◆ **The task**: In your copy of the listing below, reproduce each word exactly and include no pictures.

◆ **Material for this exercise**:
'''
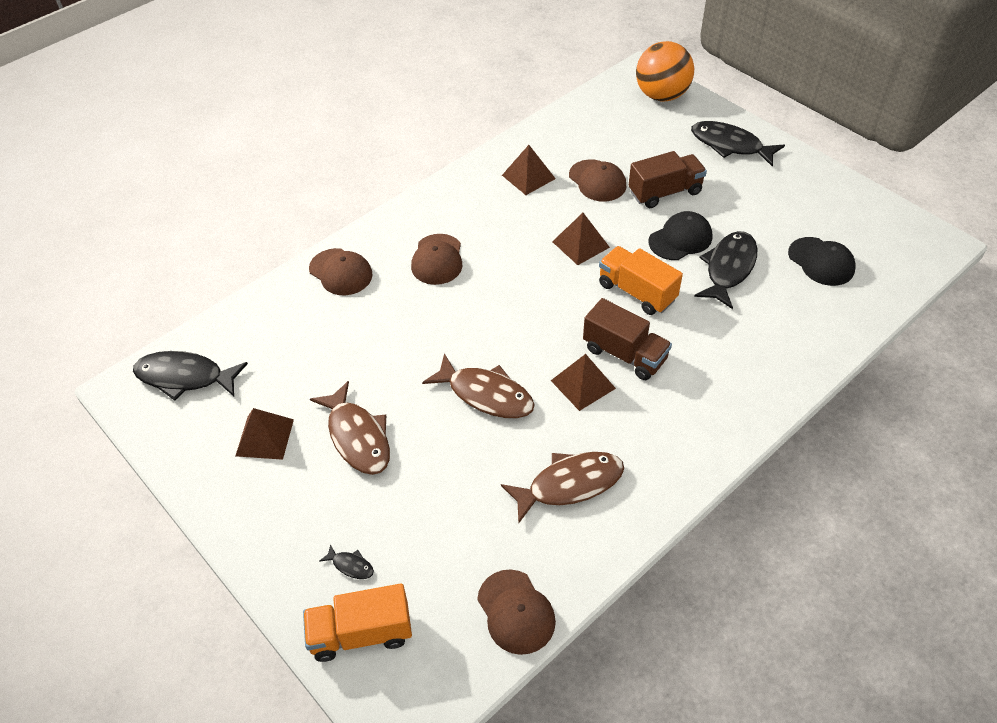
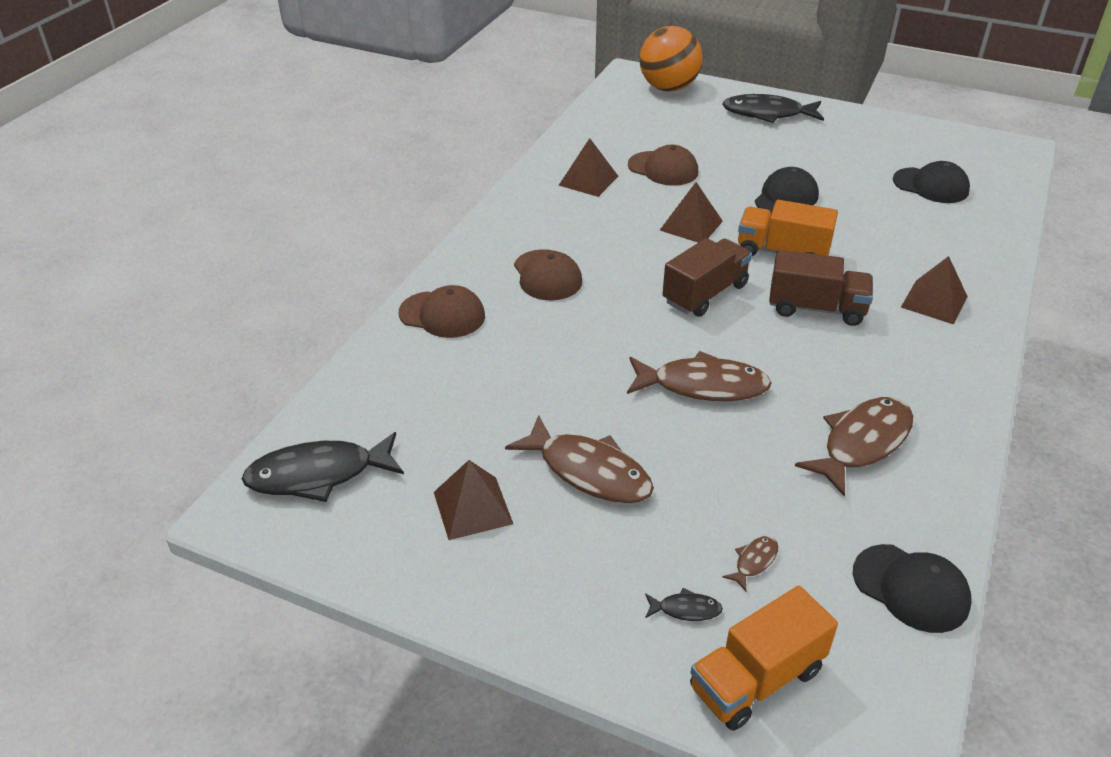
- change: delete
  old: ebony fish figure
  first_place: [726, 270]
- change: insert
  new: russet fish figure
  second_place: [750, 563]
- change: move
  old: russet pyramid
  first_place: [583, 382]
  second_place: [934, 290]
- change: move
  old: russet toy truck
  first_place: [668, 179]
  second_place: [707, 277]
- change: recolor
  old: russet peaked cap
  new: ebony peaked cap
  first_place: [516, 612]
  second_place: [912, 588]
'''
◆ **Problem solution**:
- change: delete
  old: ebony fish figure
  first_place: [726, 270]
- change: insert
  new: russet fish figure
  second_place: [750, 563]
- change: move
  old: russet pyramid
  first_place: [583, 382]
  second_place: [934, 290]
- change: move
  old: russet toy truck
  first_place: [668, 179]
  second_place: [707, 277]
- change: recolor
  old: russet peaked cap
  new: ebony peaked cap
  first_place: [516, 612]
  second_place: [912, 588]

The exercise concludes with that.